◆ Instructions to follow:
Exactly repeat all the records below, omitting the images they hold.
+++ Material provided +++
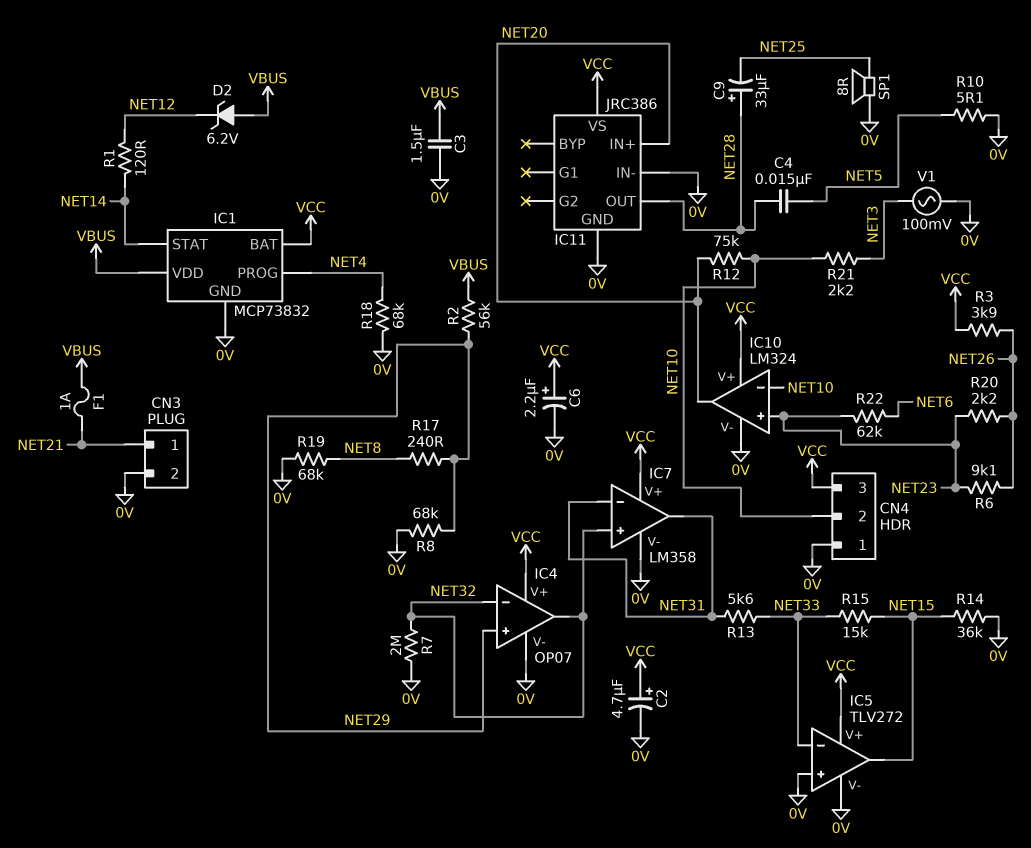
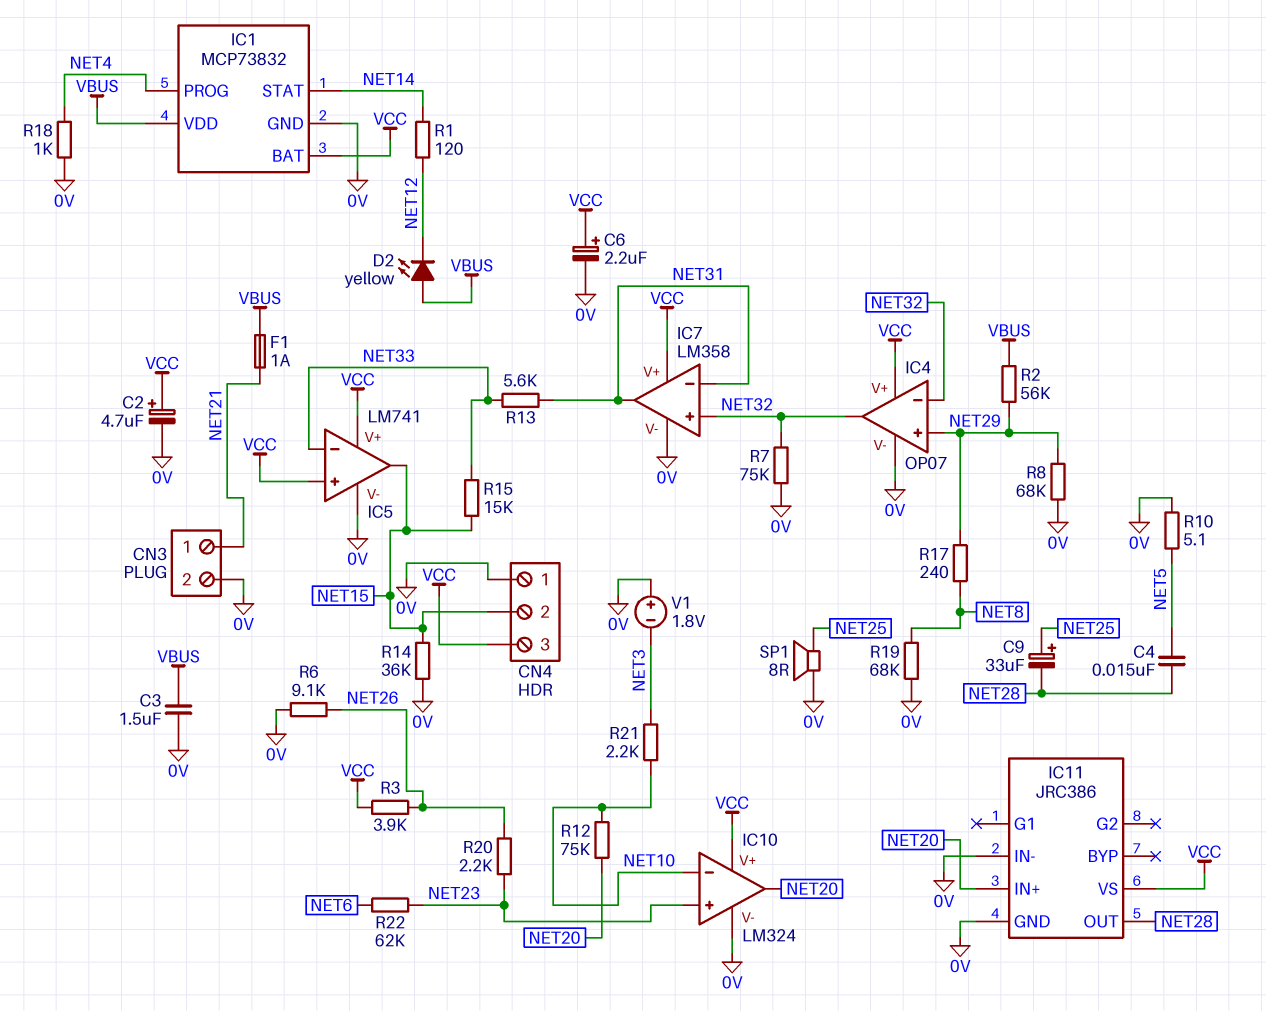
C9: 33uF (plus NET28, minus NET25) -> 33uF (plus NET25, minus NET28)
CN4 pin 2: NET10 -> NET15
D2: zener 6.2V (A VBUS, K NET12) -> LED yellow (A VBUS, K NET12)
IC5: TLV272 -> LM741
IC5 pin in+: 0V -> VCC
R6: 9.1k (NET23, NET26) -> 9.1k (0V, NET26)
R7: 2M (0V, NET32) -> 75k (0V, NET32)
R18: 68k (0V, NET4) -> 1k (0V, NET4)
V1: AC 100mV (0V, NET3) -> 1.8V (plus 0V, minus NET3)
+++
◆ Completed task:
C9: 33uF (plus NET28, minus NET25) -> 33uF (plus NET25, minus NET28)
CN4 pin 2: NET10 -> NET15
D2: zener 6.2V (A VBUS, K NET12) -> LED yellow (A VBUS, K NET12)
IC5: TLV272 -> LM741
IC5 pin in+: 0V -> VCC
R6: 9.1k (NET23, NET26) -> 9.1k (0V, NET26)
R7: 2M (0V, NET32) -> 75k (0V, NET32)
R18: 68k (0V, NET4) -> 1k (0V, NET4)
V1: AC 100mV (0V, NET3) -> 1.8V (plus 0V, minus NET3)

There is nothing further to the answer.